- Given exercise:
Reproduce the data below verbatim, line for line, leaving every character unchanged.

- Records provided:
--*--

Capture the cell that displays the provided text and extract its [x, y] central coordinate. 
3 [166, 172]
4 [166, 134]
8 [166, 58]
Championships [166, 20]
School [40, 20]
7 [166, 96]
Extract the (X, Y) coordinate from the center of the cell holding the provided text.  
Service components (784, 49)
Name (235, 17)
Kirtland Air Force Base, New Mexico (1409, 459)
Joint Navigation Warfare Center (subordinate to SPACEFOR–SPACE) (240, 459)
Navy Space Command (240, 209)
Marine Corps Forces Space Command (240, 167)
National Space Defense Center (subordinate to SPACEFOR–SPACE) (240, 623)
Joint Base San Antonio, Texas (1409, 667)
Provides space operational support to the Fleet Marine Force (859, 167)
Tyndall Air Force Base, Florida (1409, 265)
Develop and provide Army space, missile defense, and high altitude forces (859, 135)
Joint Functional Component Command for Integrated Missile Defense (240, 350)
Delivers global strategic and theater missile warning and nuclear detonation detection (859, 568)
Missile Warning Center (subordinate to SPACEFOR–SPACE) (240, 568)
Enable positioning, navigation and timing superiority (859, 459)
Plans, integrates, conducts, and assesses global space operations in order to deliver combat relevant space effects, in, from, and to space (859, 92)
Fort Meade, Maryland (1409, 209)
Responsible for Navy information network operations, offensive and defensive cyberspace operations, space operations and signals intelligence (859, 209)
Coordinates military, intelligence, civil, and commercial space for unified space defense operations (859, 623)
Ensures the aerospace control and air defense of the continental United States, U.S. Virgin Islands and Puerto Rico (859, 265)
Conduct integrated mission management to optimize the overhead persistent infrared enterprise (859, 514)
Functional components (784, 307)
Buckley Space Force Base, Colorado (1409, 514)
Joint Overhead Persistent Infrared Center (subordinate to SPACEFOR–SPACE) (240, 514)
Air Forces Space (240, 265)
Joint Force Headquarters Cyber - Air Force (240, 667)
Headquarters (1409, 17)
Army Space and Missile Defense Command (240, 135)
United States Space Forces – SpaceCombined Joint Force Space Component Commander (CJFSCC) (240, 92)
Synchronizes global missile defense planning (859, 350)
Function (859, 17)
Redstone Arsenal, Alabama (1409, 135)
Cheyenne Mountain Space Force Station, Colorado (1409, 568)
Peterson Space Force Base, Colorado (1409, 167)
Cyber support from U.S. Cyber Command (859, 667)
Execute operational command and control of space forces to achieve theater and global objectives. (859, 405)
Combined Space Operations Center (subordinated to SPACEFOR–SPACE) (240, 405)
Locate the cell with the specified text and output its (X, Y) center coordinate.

--*--

- Full answer:
Capture the cell that displays the provided text and extract its [x, y] central coordinate. 
3 [166, 172]
4 [166, 134]
8 [166, 58]
Championships [166, 20]
School [40, 20]
7 [166, 96]
Extract the (X, Y) coordinate from the center of the cell holding the provided text.  
Service components (784, 49)
Name (235, 17)
Kirtland Air Force Base, New Mexico (1409, 459)
Joint Navigation Warfare Center (subordinate to SPACEFOR–SPACE) (240, 459)
Navy Space Command (240, 209)
Marine Corps Forces Space Command (240, 167)
National Space Defense Center (subordinate to SPACEFOR–SPACE) (240, 623)
Joint Base San Antonio, Texas (1409, 667)
Provides space operational support to the Fleet Marine Force (859, 167)
Tyndall Air Force Base, Florida (1409, 265)
Develop and provide Army space, missile defense, and high altitude forces (859, 135)
Joint Functional Component Command for Integrated Missile Defense (240, 350)
Delivers global strategic and theater missile warning and nuclear detonation detection (859, 568)
Missile Warning Center (subordinate to SPACEFOR–SPACE) (240, 568)
Enable positioning, navigation and timing superiority (859, 459)
Plans, integrates, conducts, and assesses global space operations in order to deliver combat relevant space effects, in, from, and to space (859, 92)
Fort Meade, Maryland (1409, 209)
Responsible for Navy information network operations, offensive and defensive cyberspace operations, space operations and signals intelligence (859, 209)
Coordinates military, intelligence, civil, and commercial space for unified space defense operations (859, 623)
Ensures the aerospace control and air defense of the continental United States, U.S. Virgin Islands and Puerto Rico (859, 265)
Conduct integrated mission management to optimize the overhead persistent infrared enterprise (859, 514)
Functional components (784, 307)
Buckley Space Force Base, Colorado (1409, 514)
Joint Overhead Persistent Infrared Center (subordinate to SPACEFOR–SPACE) (240, 514)
Air Forces Space (240, 265)
Joint Force Headquarters Cyber - Air Force (240, 667)
Headquarters (1409, 17)
Army Space and Missile Defense Command (240, 135)
United States Space Forces – SpaceCombined Joint Force Space Component Commander (CJFSCC) (240, 92)
Synchronizes global missile defense planning (859, 350)
Function (859, 17)
Redstone Arsenal, Alabama (1409, 135)
Cheyenne Mountain Space Force Station, Colorado (1409, 568)
Peterson Space Force Base, Colorado (1409, 167)
Cyber support from U.S. Cyber Command (859, 667)
Execute operational command and control of space forces to achieve theater and global objectives. (859, 405)
Combined Space Operations Center (subordinated to SPACEFOR–SPACE) (240, 405)
Locate the cell with the specified text and output its (X, Y) center coordinate.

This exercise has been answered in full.